======== DATA FOR PROCESSING

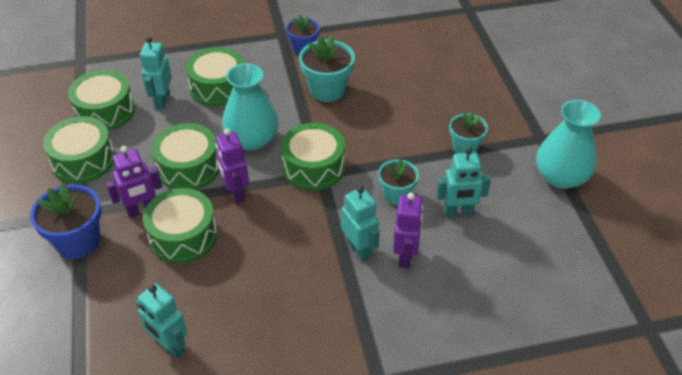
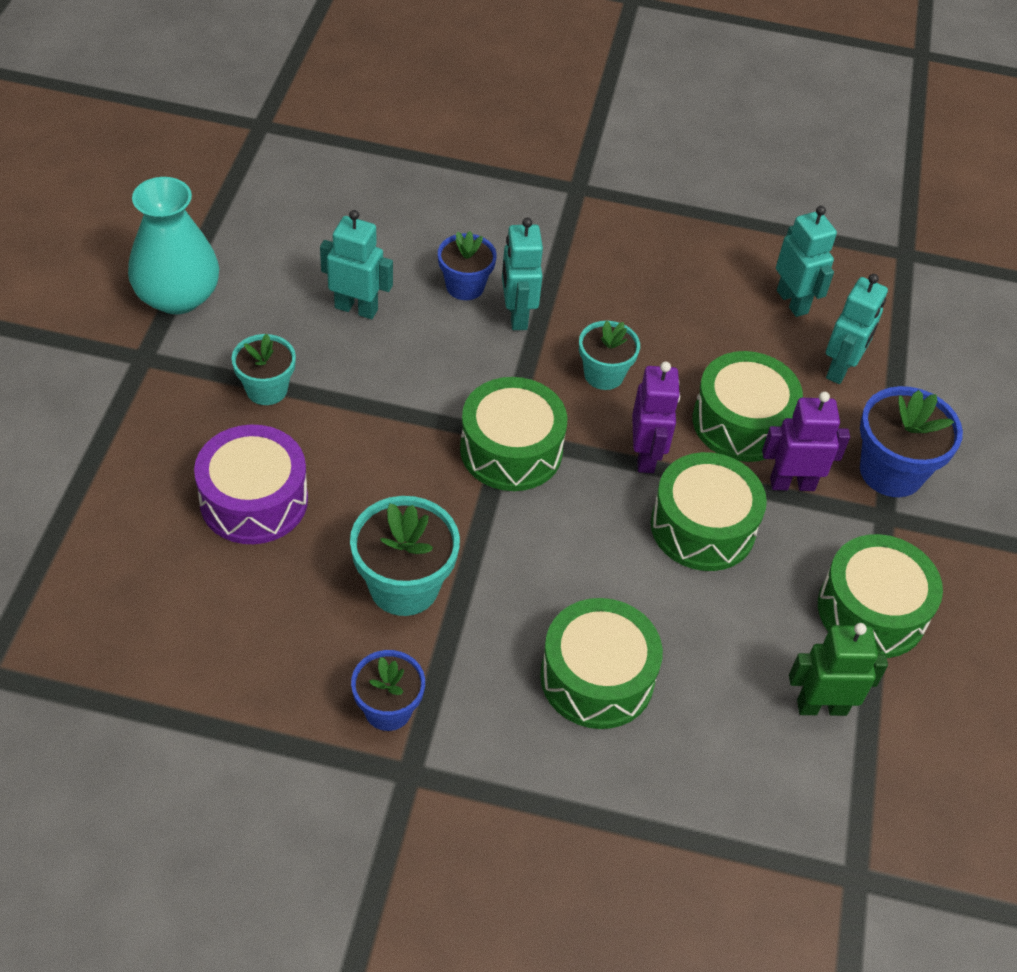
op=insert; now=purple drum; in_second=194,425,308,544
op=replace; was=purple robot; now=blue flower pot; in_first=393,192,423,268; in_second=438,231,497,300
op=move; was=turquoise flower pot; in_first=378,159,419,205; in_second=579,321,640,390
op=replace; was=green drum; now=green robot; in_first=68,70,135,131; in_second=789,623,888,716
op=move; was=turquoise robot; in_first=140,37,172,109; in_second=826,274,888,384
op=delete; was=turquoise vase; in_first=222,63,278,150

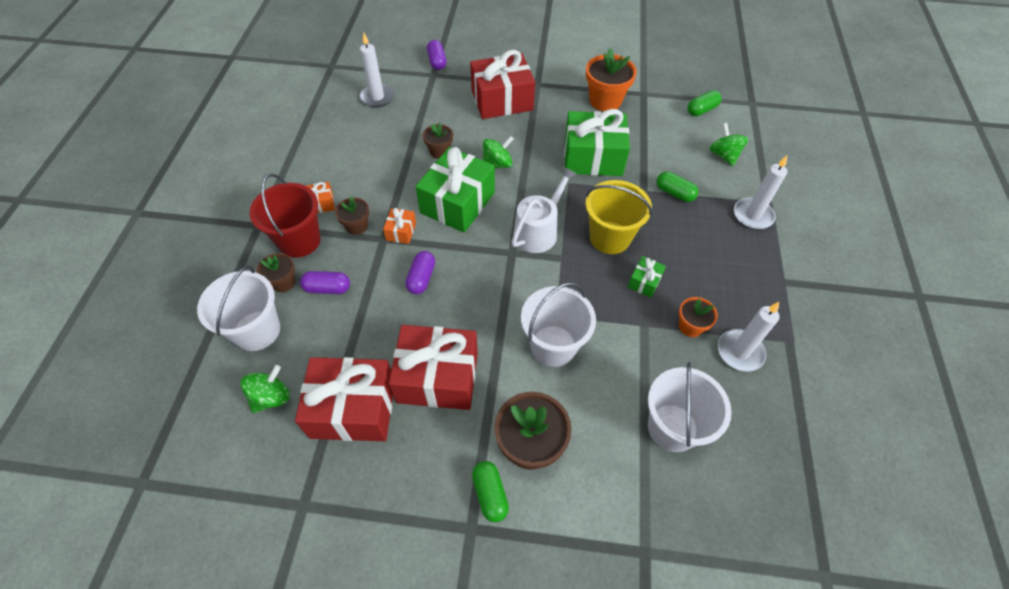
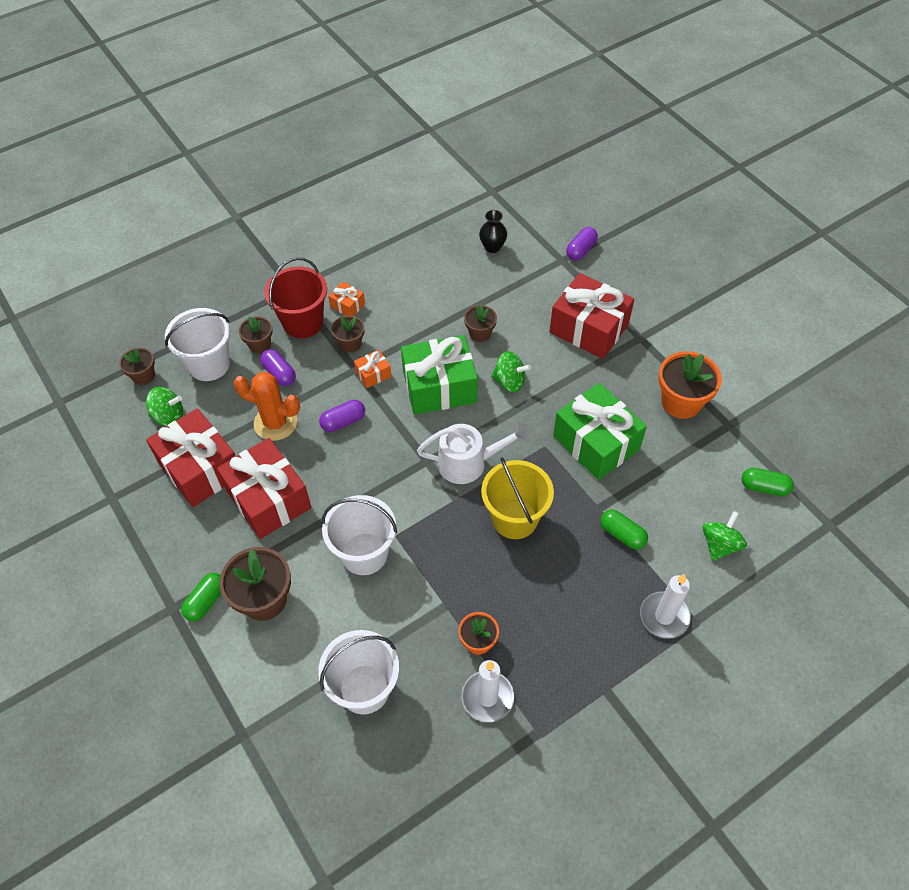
op=insert; now=brown flower pot; in_second=119,347,155,385
op=insert; now=orange cactus; in_second=234,372,300,441
op=replace; was=white candle; now=black vase; in_first=359,33,395,107; in_second=479,210,507,253
op=rotate; was=green capsule; in_first=656,171,699,202; in_second=600,509,648,550; clockwise=-45
op=delete; was=green gift; in_first=628,256,666,298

================

EXERCISE —
Above are the lines; repeat exactly the ones from the line containing "op=move; was=turquoise flower" down to the line containing "op=replace; was=green drum;", both inclusive.

YOUR RESPONSE —
op=move; was=turquoise flower pot; in_first=378,159,419,205; in_second=579,321,640,390
op=replace; was=green drum; now=green robot; in_first=68,70,135,131; in_second=789,623,888,716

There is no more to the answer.